_EXERCISE DETAILS_
Give the number of lines below that hold "none", and only that.

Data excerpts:
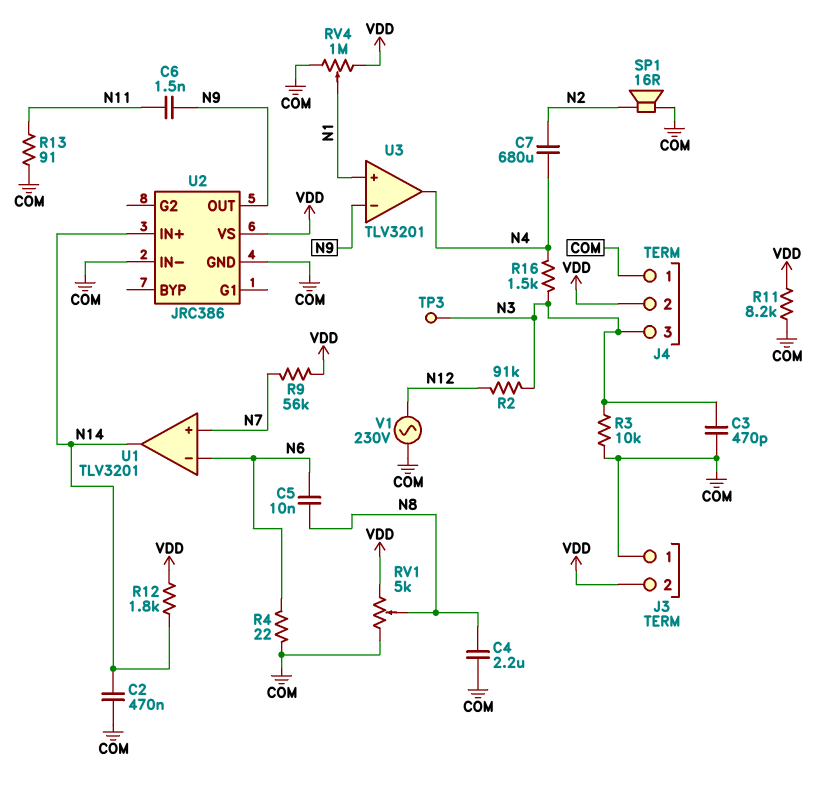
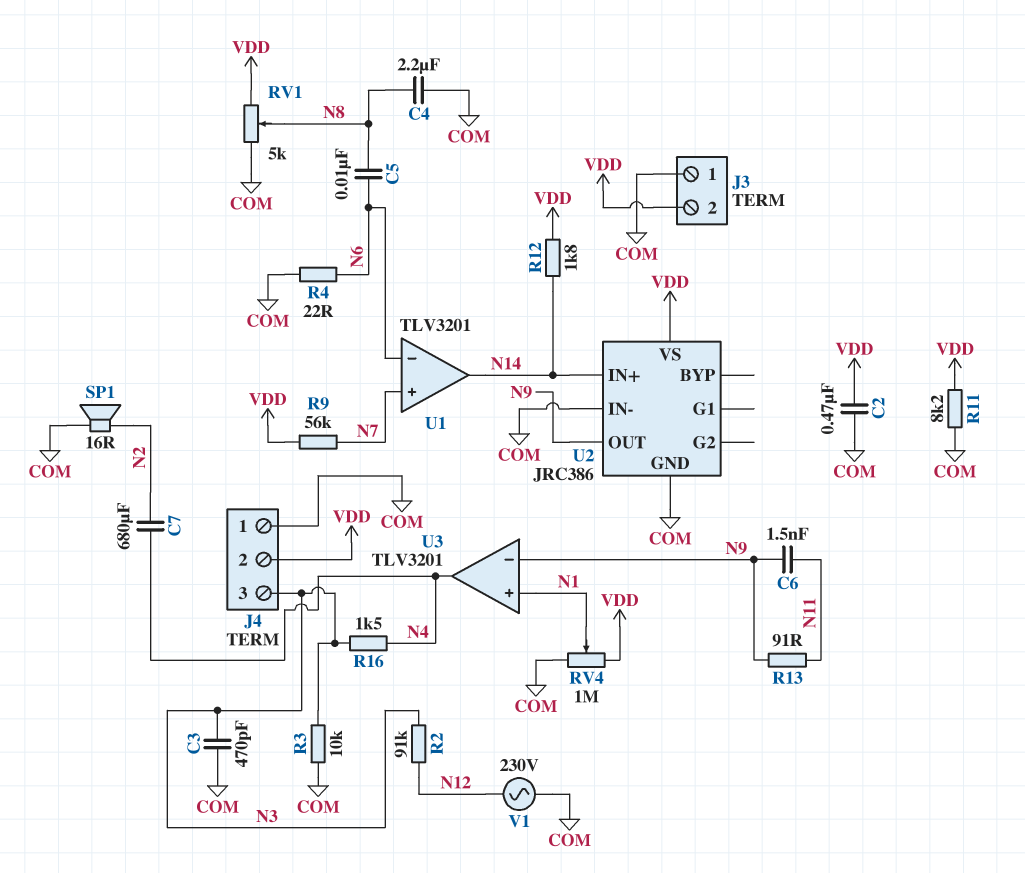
C2: 470nF (COM, N14) -> 470nF (COM, VDD)
R13: 91 (COM, N11) -> 91 (N9, N11)
TP3: test point (N3) -> none

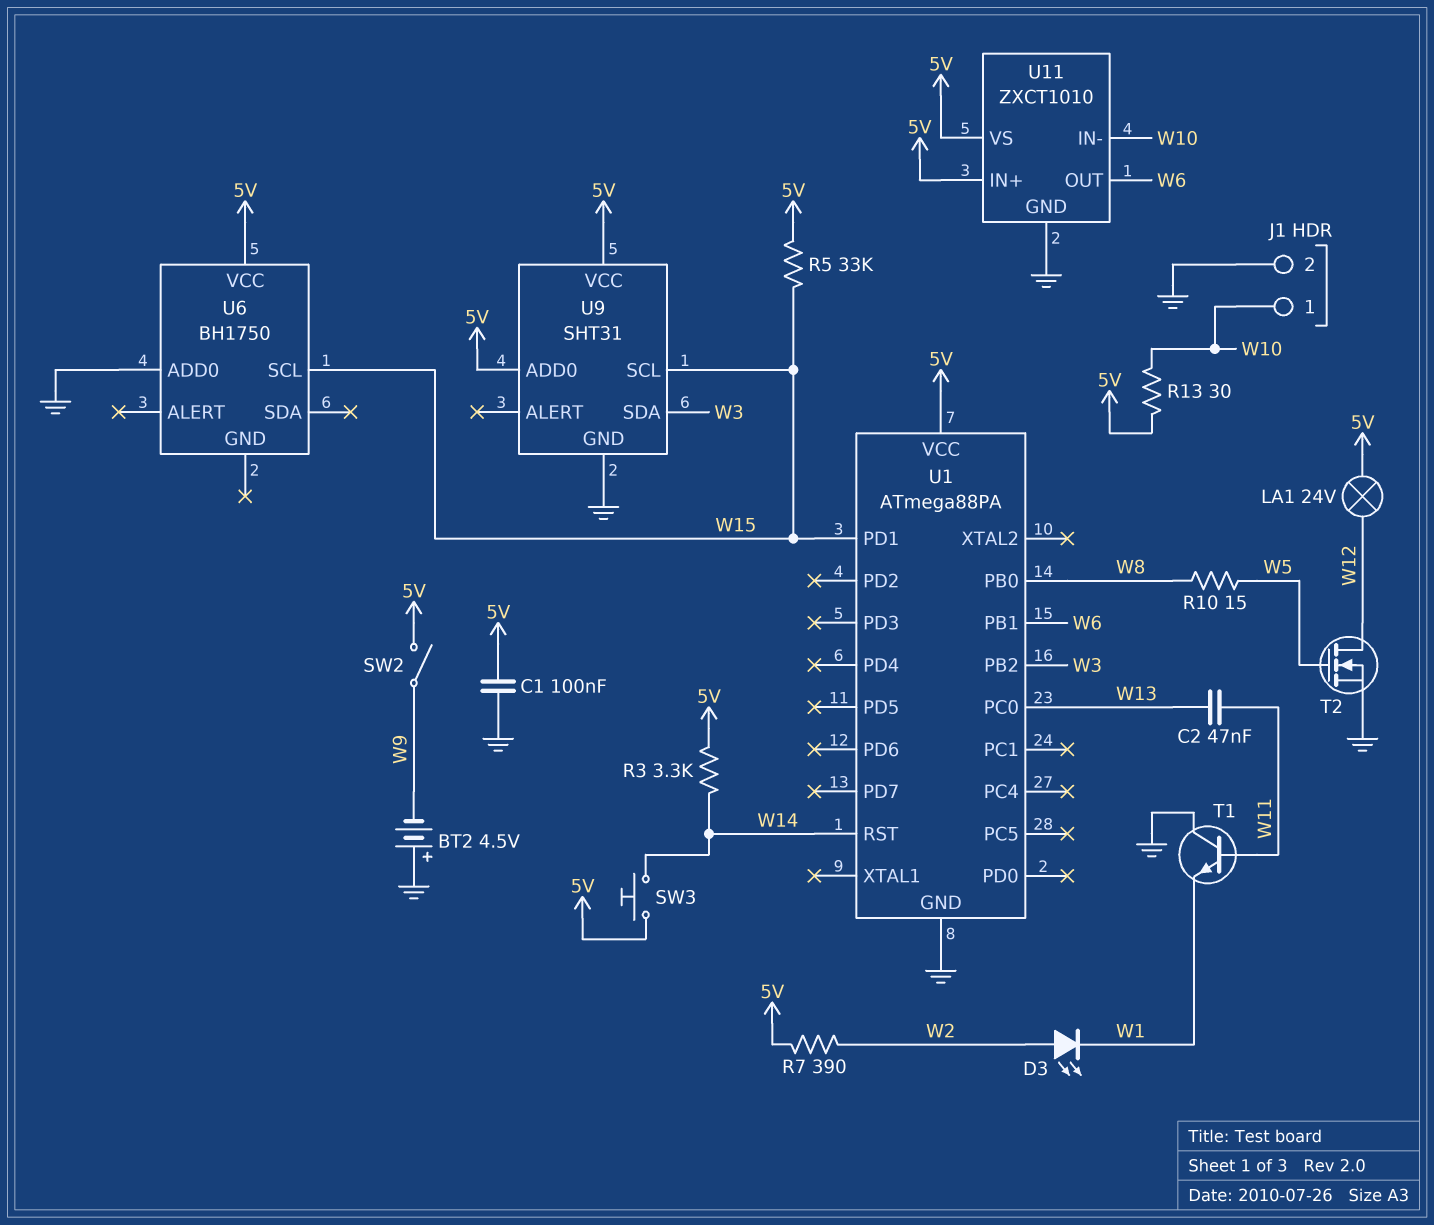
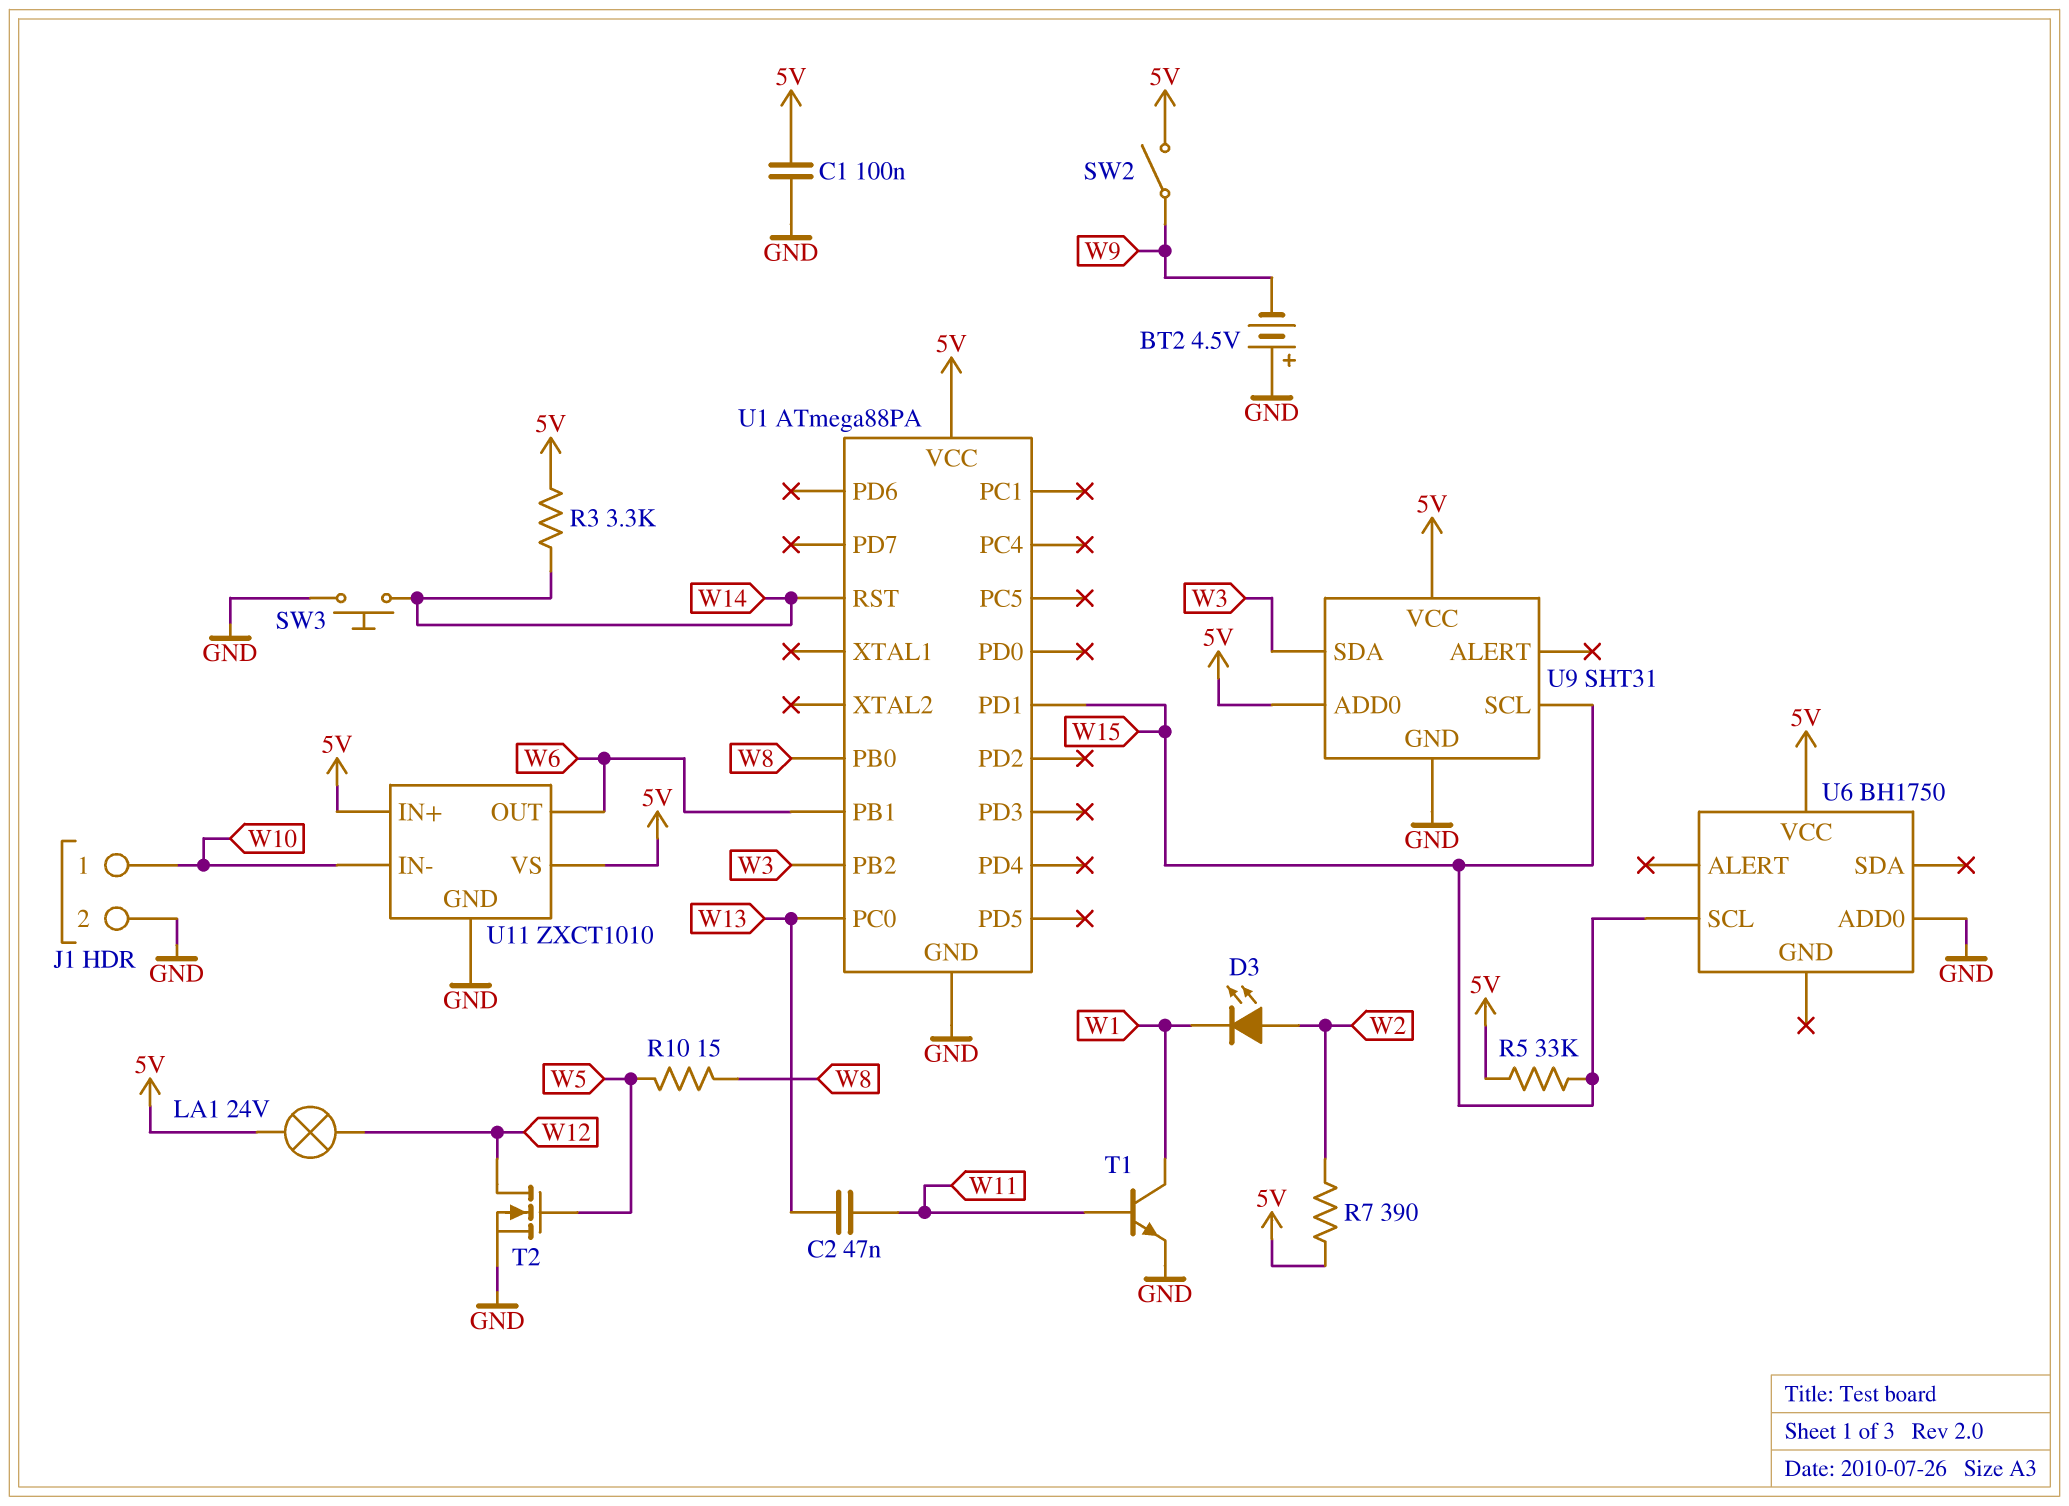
R13: 30 (5V, W10) -> none
SW3: button (5V, W14) -> button (GND, W14)
T1: NPN (B W11, C GND, E W1) -> NPN (B W11, C W1, E GND)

_SOLUTION TO THIS EXERCISE_
2